# Exercise prompt:
Below are the records; copy each line in them that holds the word "move".

# Object change listings:
********************

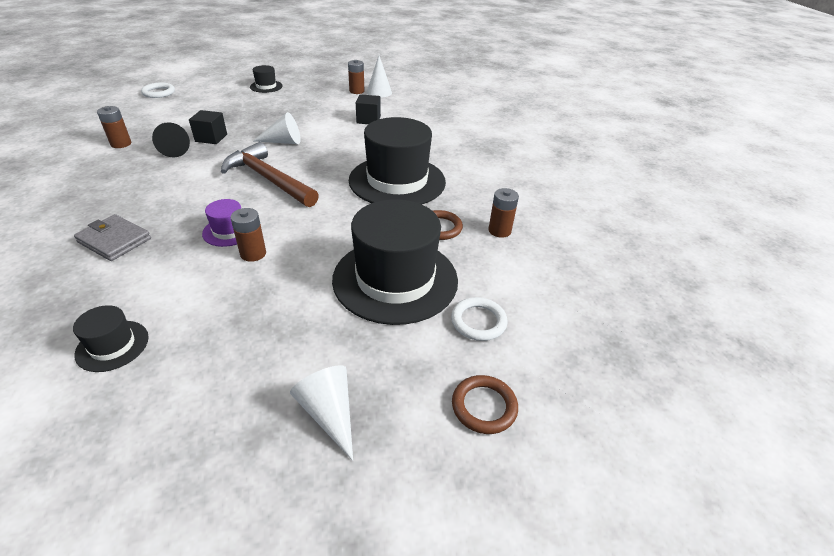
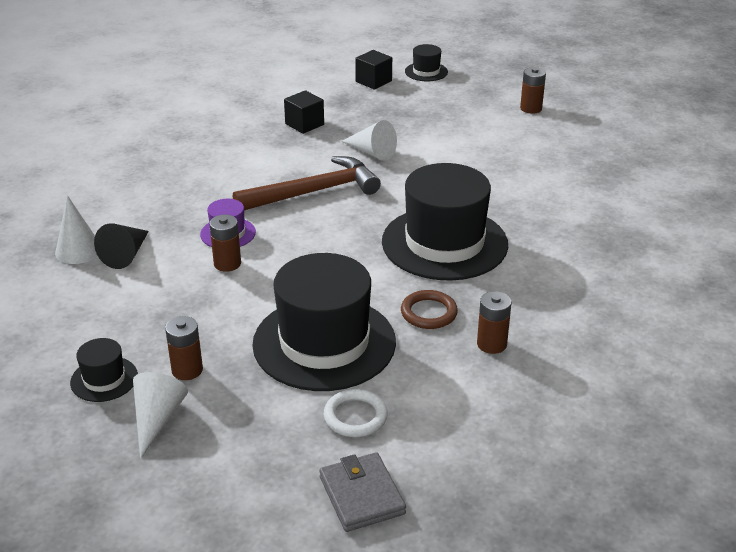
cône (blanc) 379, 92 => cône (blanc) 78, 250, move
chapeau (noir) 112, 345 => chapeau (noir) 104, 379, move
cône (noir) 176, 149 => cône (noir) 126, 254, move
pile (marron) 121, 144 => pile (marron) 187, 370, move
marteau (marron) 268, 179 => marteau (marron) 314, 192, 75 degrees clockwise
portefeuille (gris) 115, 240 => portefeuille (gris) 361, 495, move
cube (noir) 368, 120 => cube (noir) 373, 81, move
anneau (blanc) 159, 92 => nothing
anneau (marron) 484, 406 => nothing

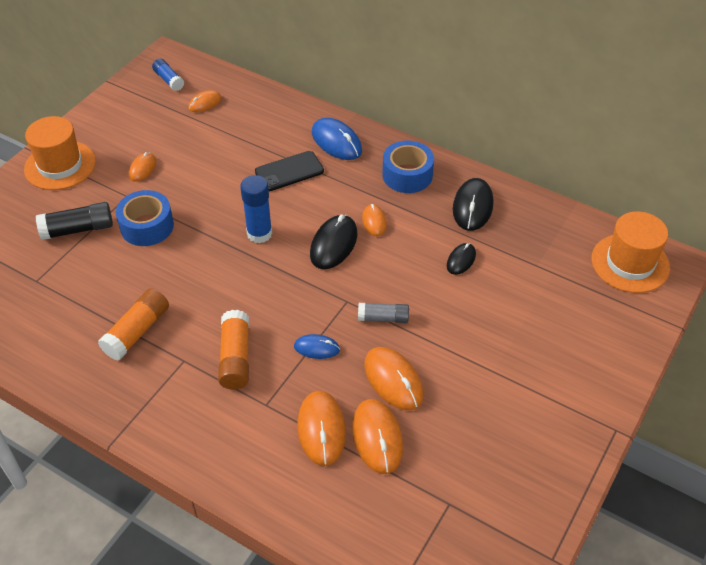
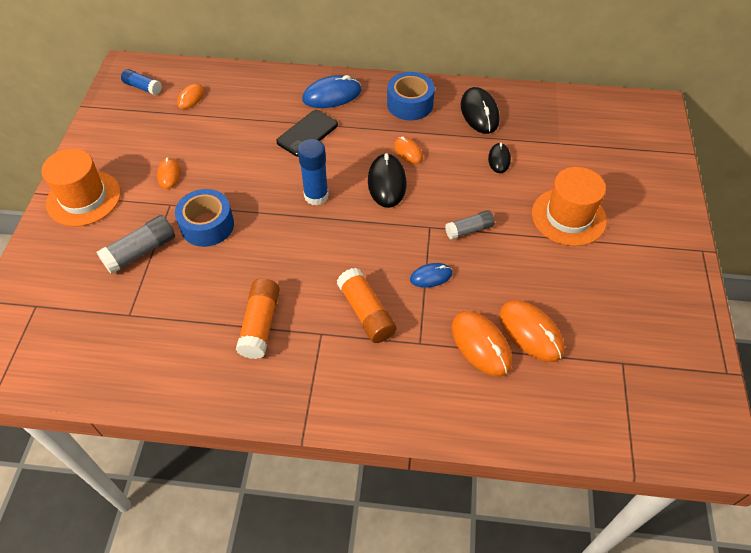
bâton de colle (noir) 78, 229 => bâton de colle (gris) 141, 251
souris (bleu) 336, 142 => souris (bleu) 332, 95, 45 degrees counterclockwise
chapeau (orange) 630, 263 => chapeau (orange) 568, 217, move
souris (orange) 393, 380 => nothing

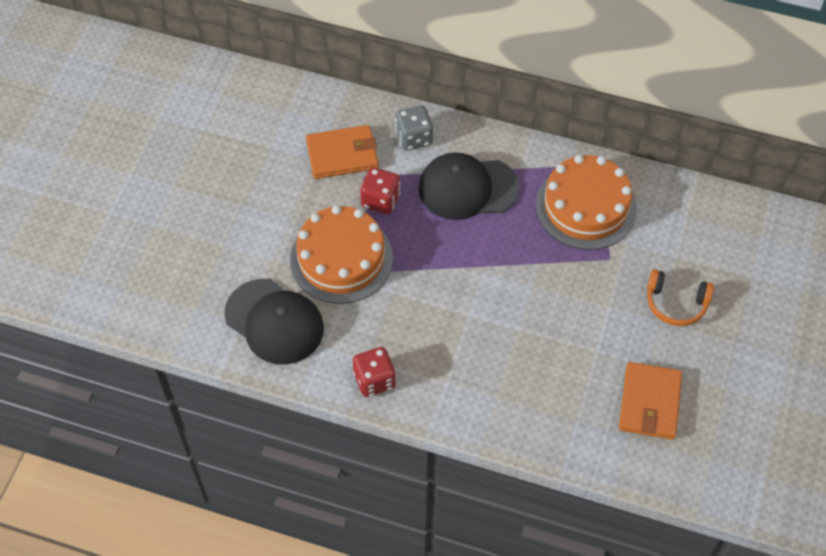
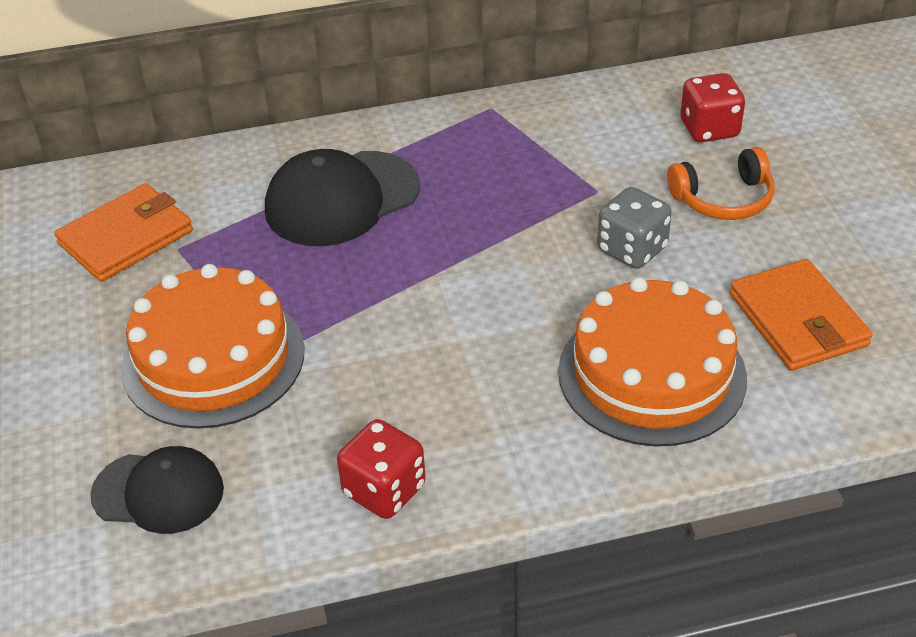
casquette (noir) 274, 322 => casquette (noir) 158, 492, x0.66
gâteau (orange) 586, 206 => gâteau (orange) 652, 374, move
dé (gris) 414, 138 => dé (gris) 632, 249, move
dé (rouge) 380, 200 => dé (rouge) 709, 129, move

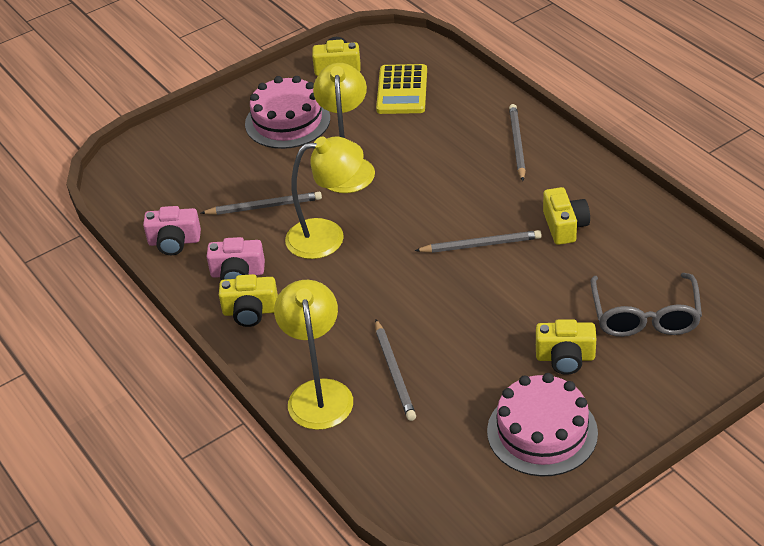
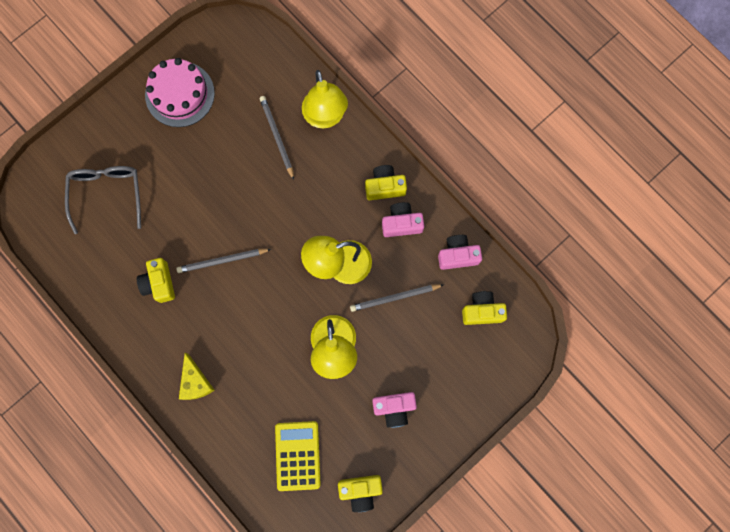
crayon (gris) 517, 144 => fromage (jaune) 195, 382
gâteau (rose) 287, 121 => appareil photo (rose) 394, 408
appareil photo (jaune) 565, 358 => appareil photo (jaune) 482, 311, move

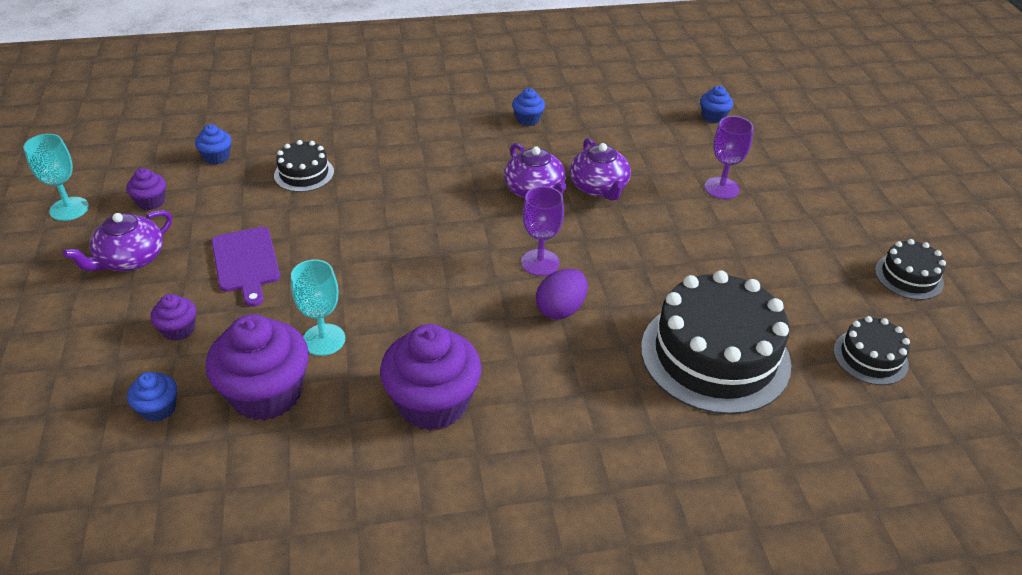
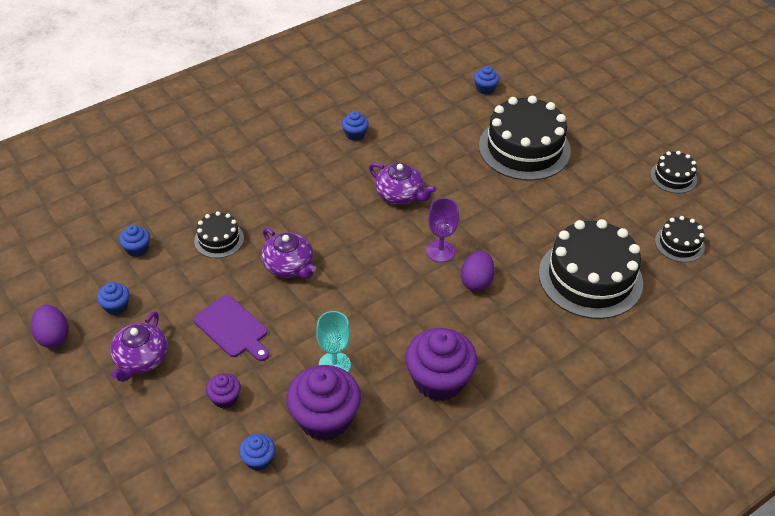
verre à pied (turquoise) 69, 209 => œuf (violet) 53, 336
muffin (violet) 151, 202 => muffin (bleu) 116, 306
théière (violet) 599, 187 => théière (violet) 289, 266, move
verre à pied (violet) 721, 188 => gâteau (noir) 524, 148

********************

# Answer below:
cône (blanc) 379, 92 => cône (blanc) 78, 250, move
chapeau (noir) 112, 345 => chapeau (noir) 104, 379, move
cône (noir) 176, 149 => cône (noir) 126, 254, move
pile (marron) 121, 144 => pile (marron) 187, 370, move
portefeuille (gris) 115, 240 => portefeuille (gris) 361, 495, move
cube (noir) 368, 120 => cube (noir) 373, 81, move
chapeau (orange) 630, 263 => chapeau (orange) 568, 217, move
gâteau (orange) 586, 206 => gâteau (orange) 652, 374, move
dé (gris) 414, 138 => dé (gris) 632, 249, move
dé (rouge) 380, 200 => dé (rouge) 709, 129, move
appareil photo (jaune) 565, 358 => appareil photo (jaune) 482, 311, move
théière (violet) 599, 187 => théière (violet) 289, 266, move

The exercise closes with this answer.